WHAT IS BEING ASKED.
Once the line with "camera: 90 degrees left, 0 degrees up" is found in the entries below, print it and each following line exactly, stopping after the line with "(780, 221) = (201, 193): yellow drum -> none"; print nothing else.

EXERCISE MATERIAL.
###

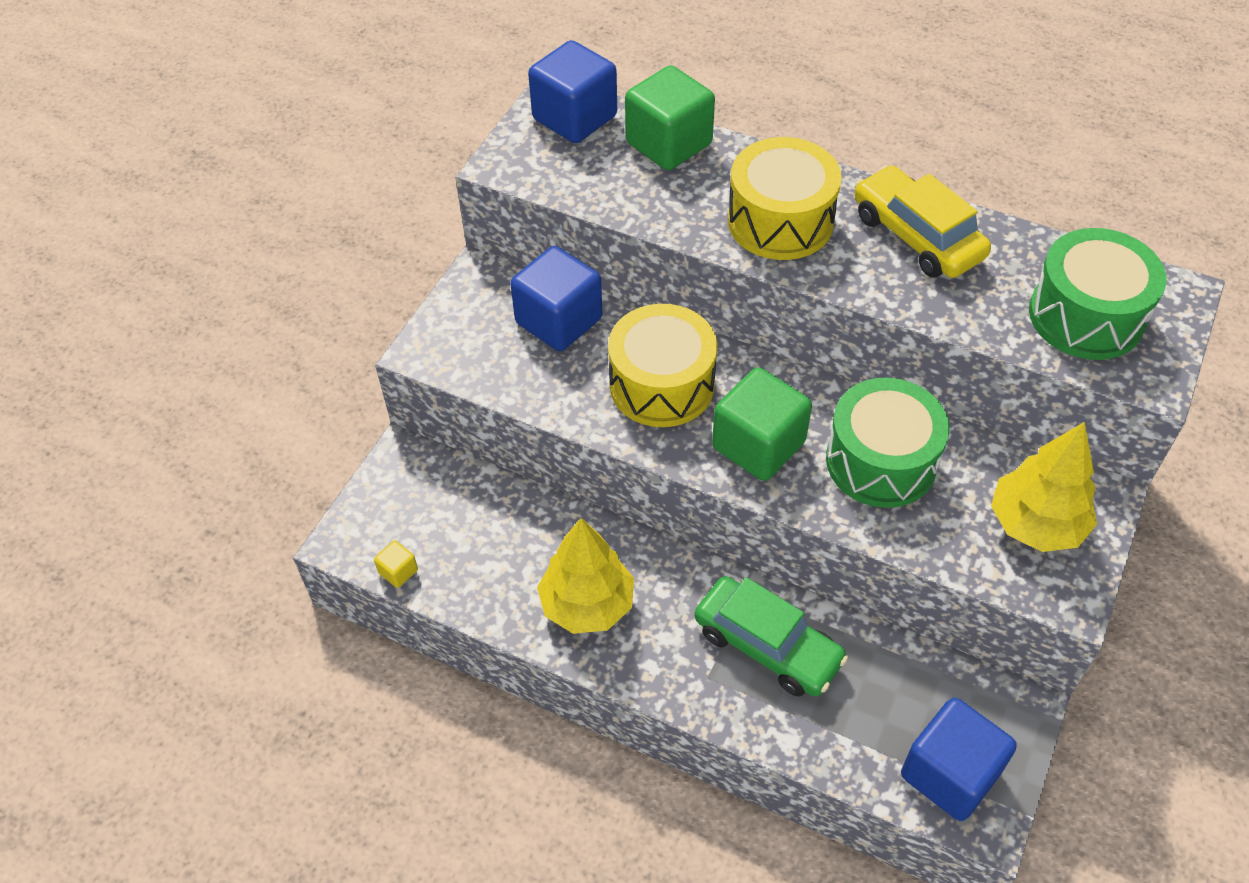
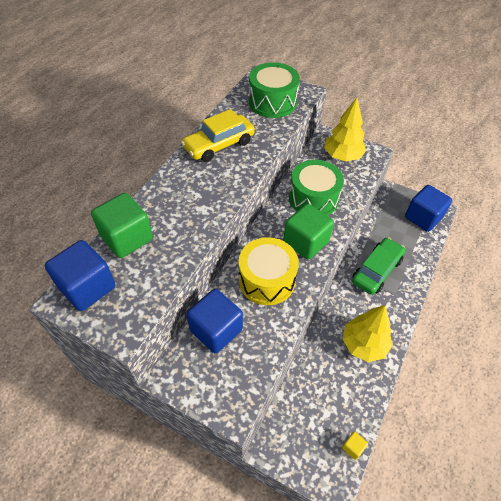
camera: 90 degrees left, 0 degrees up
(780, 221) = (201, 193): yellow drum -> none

###

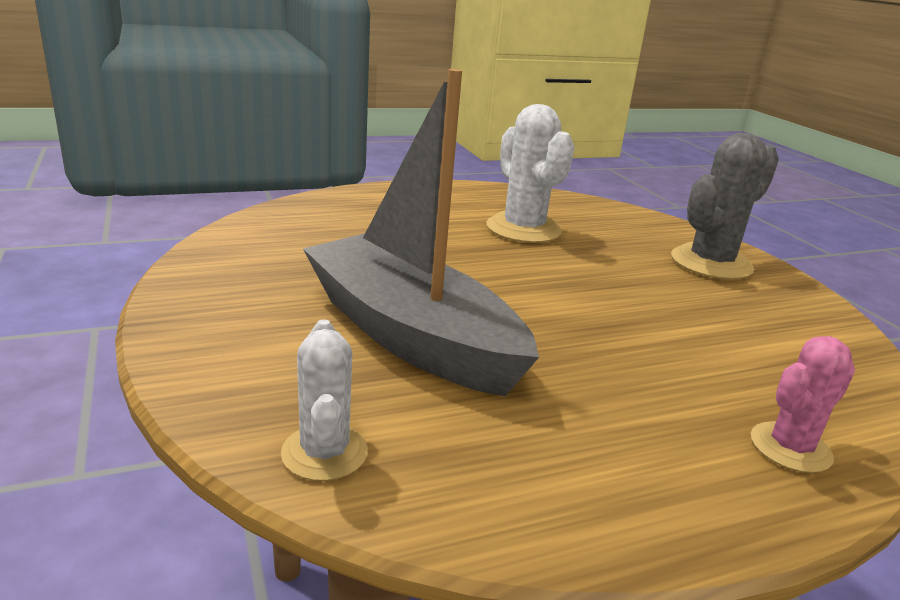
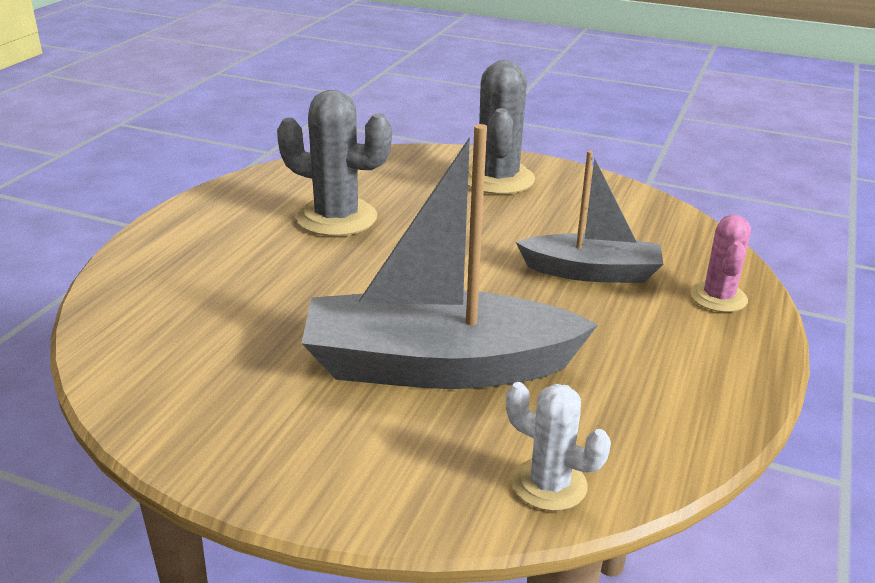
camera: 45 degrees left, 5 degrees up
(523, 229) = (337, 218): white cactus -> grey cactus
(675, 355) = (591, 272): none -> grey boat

###

SOLUTION FOR THIS PROBLEM.
camera: 90 degrees left, 0 degrees up
(780, 221) = (201, 193): yellow drum -> none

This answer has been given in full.